| What is needed |
Please restate word for word, and with nothing added, the lines that run from the one holding "(666, 308) = (419, 397): purple" to the end of the entries below.

Scene images with change listings:
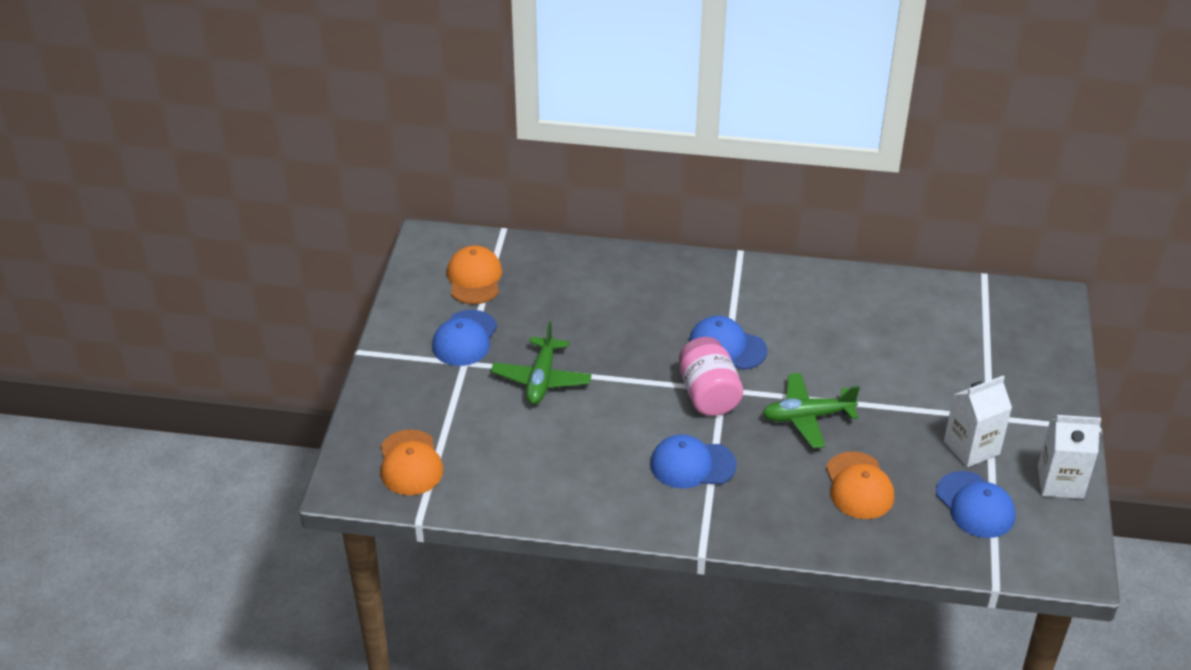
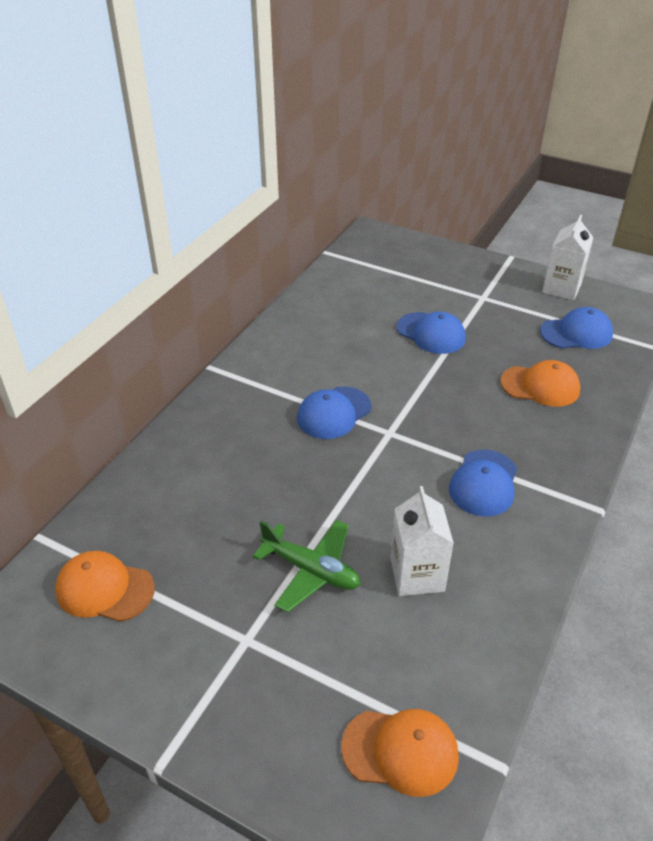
camera: 70 degrees left, 0 degrees up
(464, 338) = (204, 628): blue cap -> blue cap (431, 333)
(708, 394) = (392, 444): pink jar -> none
(807, 417) = (447, 390): green plane -> none
(971, 448) = (513, 316): white carton -> white carton (417, 574)

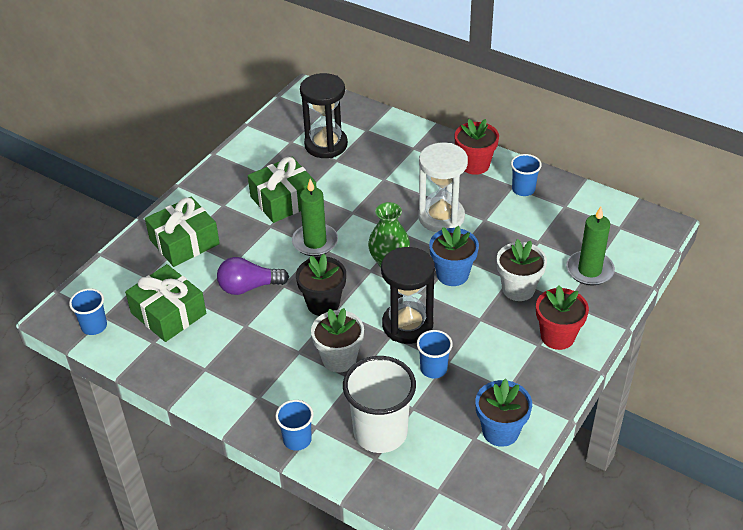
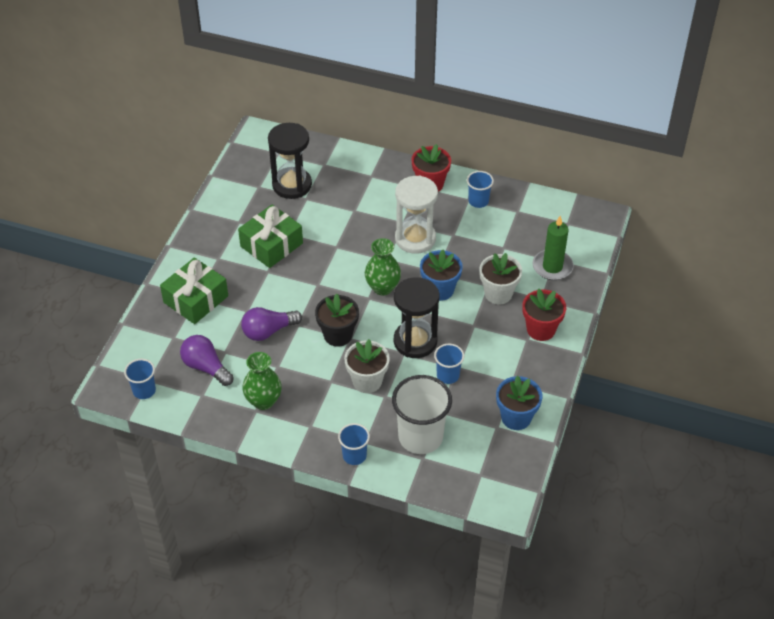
camera: 15 degrees left, 5 degrees up
(168, 313) = (206, 367): green gift -> purple light bulb
(217, 360) = (263, 401): none -> green vase
(315, 242) = (312, 280): green candle -> none

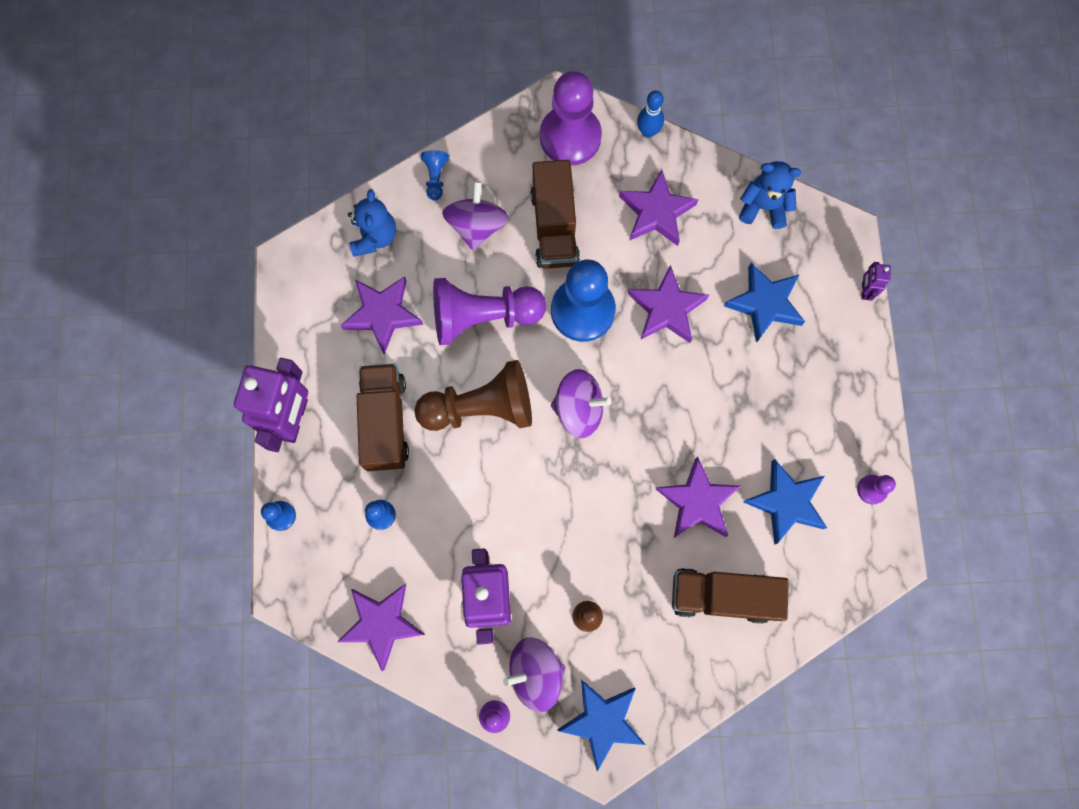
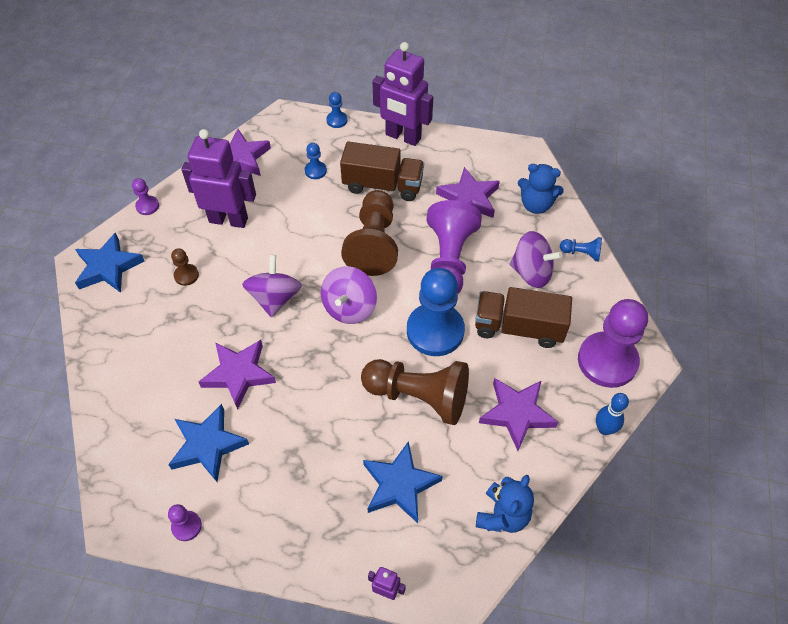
camera: 105 degrees right, 20 degrees down
(535, 672) = (163, 235): purple spinning top -> purple spinning top (275, 298)
(666, 308) = (419, 397): purple star -> brown pawn
(722, 596) = (155, 371): brown truck -> none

| Answer space |
(666, 308) = (419, 397): purple star -> brown pawn
(722, 596) = (155, 371): brown truck -> none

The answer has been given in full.